- _OBIETTIVO DELL'ESERCIZIO_:
Trascrivi parola per parola le righe di tutte le voci riportate qui sotto, tralasciando le immagini.

^^^^^^^^^^^^^^^^

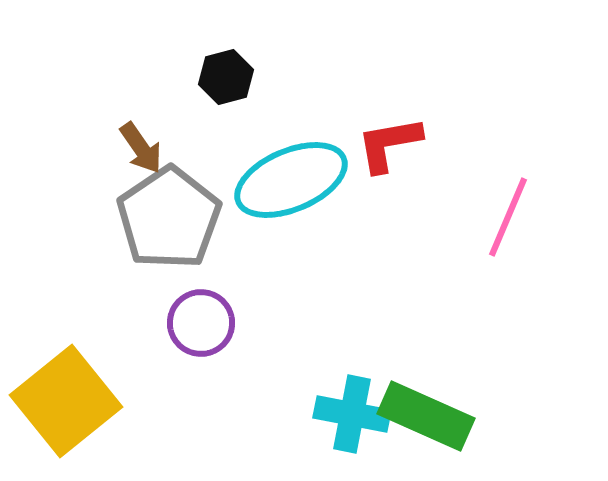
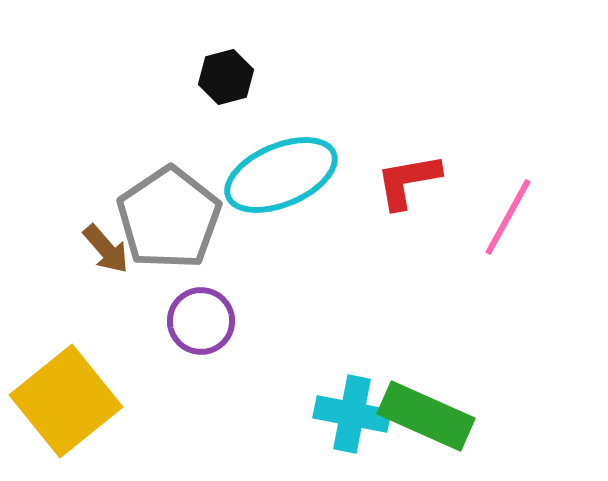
red L-shape: moved 19 px right, 37 px down
brown arrow: moved 35 px left, 101 px down; rotated 6 degrees counterclockwise
cyan ellipse: moved 10 px left, 5 px up
pink line: rotated 6 degrees clockwise
purple circle: moved 2 px up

^^^^^^^^^^^^^^^^

- _RISULTATO DELL'ESERCIZIO_:
red L-shape: moved 19 px right, 37 px down
brown arrow: moved 35 px left, 101 px down; rotated 6 degrees counterclockwise
cyan ellipse: moved 10 px left, 5 px up
pink line: rotated 6 degrees clockwise
purple circle: moved 2 px up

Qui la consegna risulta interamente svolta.